*What this task involves*. Repeat the data word for word, excluding every picture.
(Beginning of Information supplied)
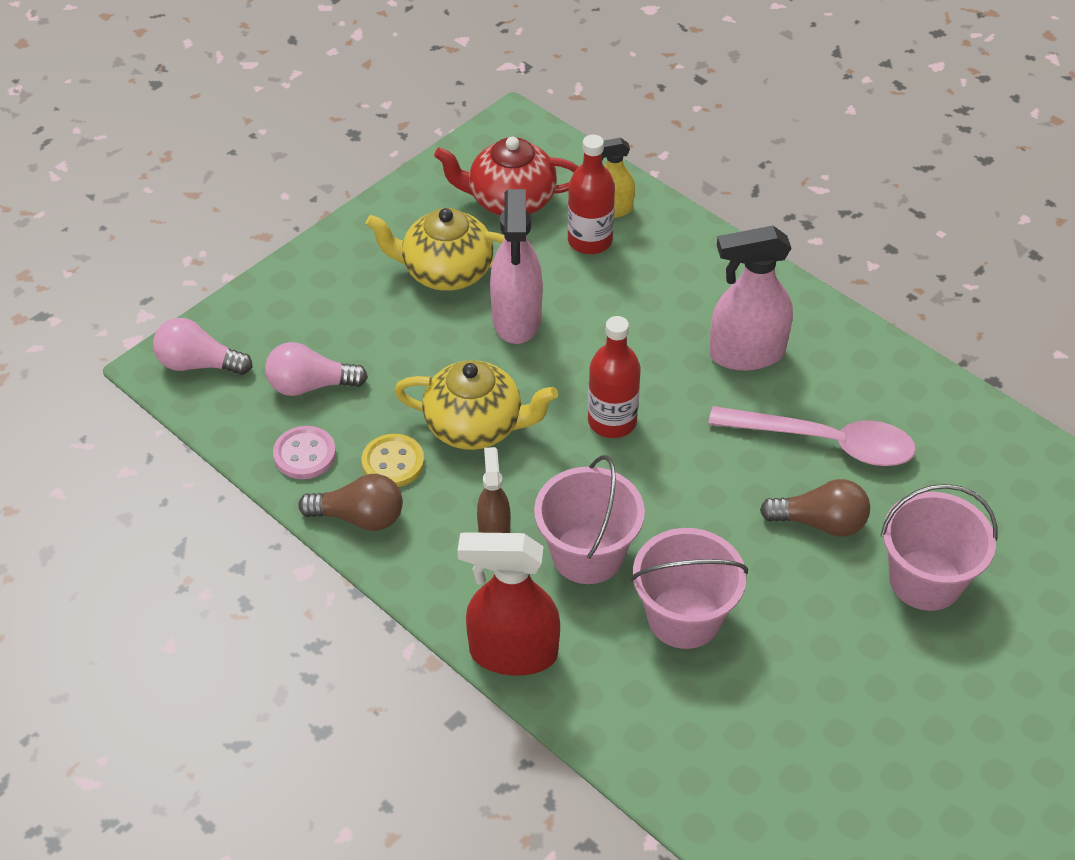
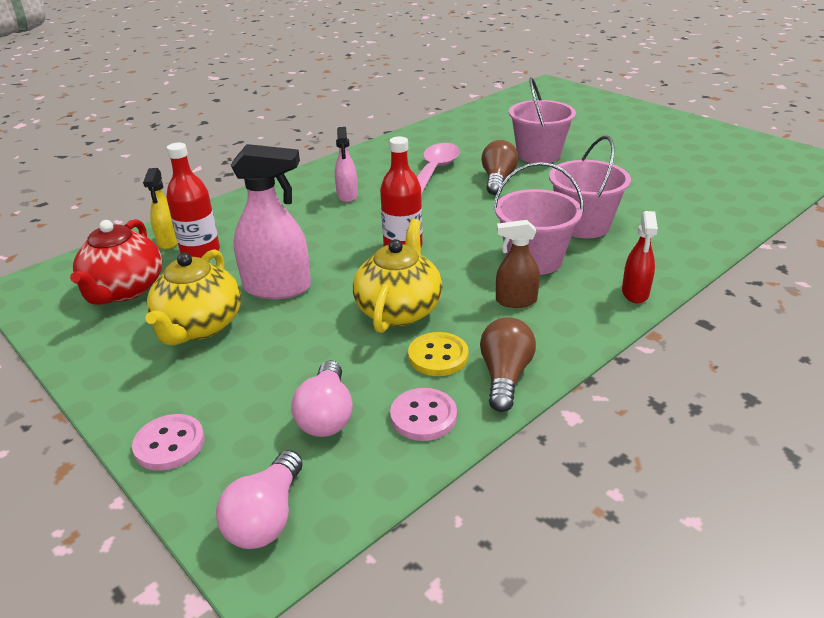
camera: 85 degrees left, 15 degrees down
red spray bottle [457,532,560,676] -> red spray bottle [622,211,658,303], size x0.58
pink spray bottle [709,226,793,371] -> pink spray bottle [335,127,358,202], size x0.58
none -> pink button [132,414,205,471]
(End of Information supplied)
*Output of the exercise*.
camera: 85 degrees left, 15 degrees down
red spray bottle [457,532,560,676] -> red spray bottle [622,211,658,303], size x0.58
pink spray bottle [709,226,793,371] -> pink spray bottle [335,127,358,202], size x0.58
none -> pink button [132,414,205,471]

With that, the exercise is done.